Spatial reasoning data
:::::

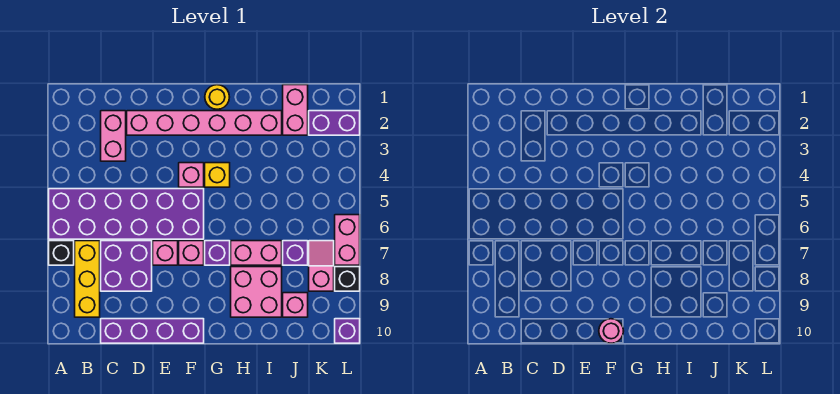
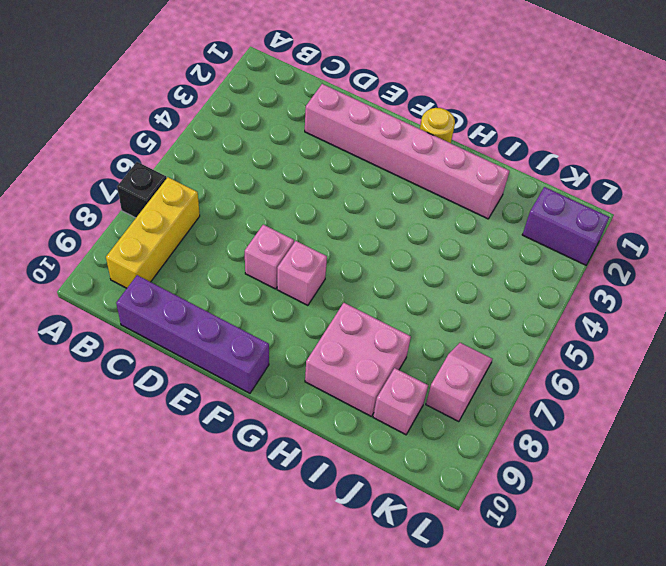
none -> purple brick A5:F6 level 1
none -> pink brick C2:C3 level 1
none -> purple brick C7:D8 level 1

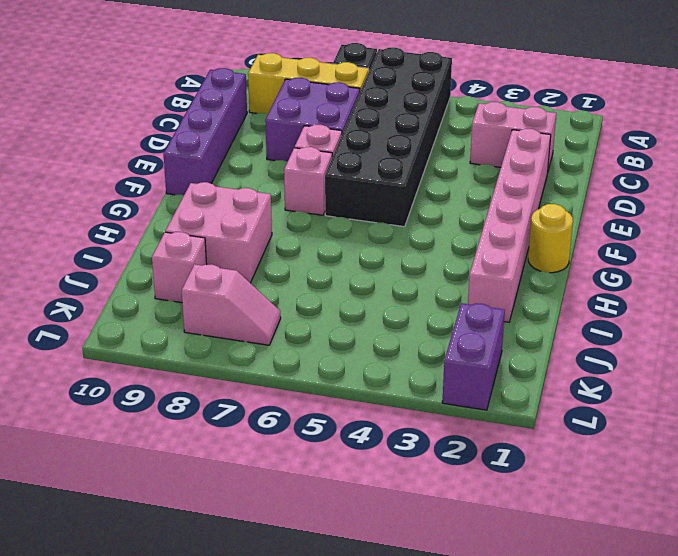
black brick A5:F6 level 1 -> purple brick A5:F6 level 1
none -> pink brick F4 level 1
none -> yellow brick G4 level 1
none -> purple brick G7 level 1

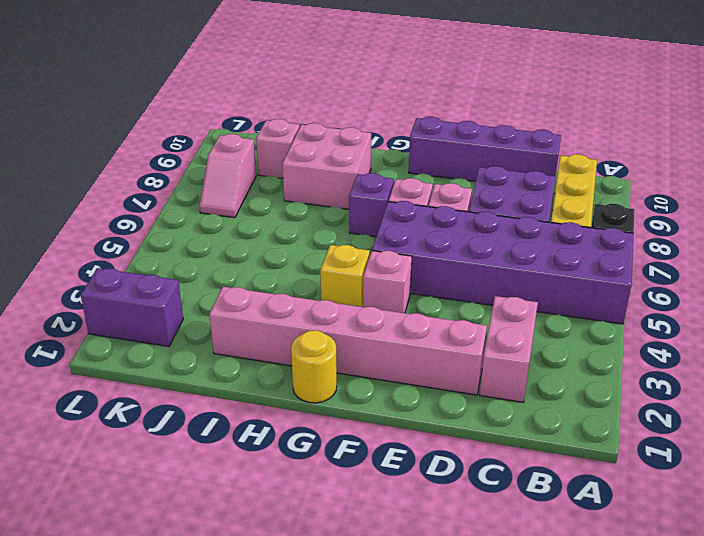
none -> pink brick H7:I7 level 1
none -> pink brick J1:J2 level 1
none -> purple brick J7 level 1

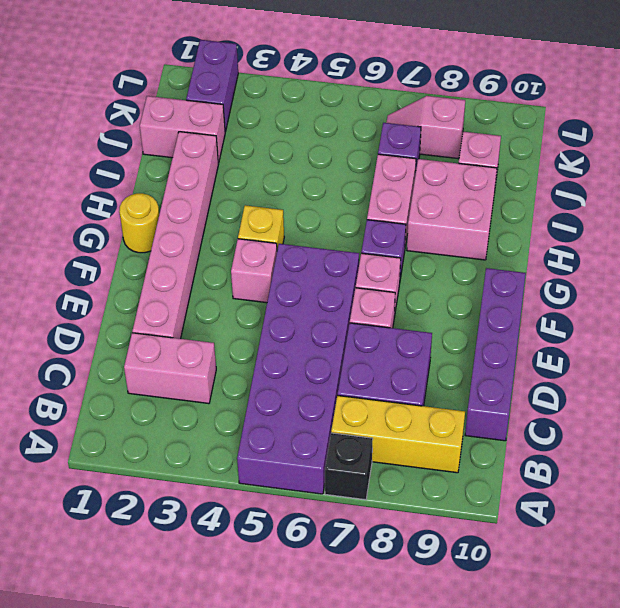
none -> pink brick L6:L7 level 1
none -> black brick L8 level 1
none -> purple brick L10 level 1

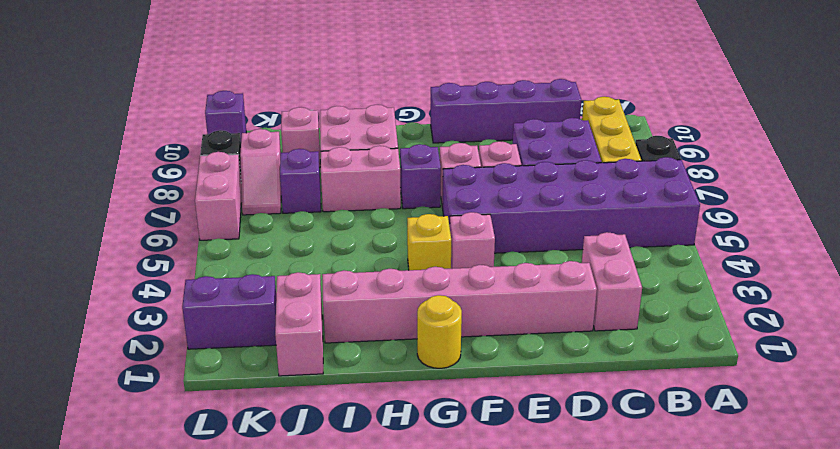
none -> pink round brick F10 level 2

:::::

What you will do |
Leave every picture out and retype exactly the lines of the records above from the one holding "none -> pink brick J1:J2 level 1" through the last, both ends included and nothing besides.

Answer box |
none -> pink brick J1:J2 level 1
none -> purple brick J7 level 1

none -> pink brick L6:L7 level 1
none -> black brick L8 level 1
none -> purple brick L10 level 1

none -> pink round brick F10 level 2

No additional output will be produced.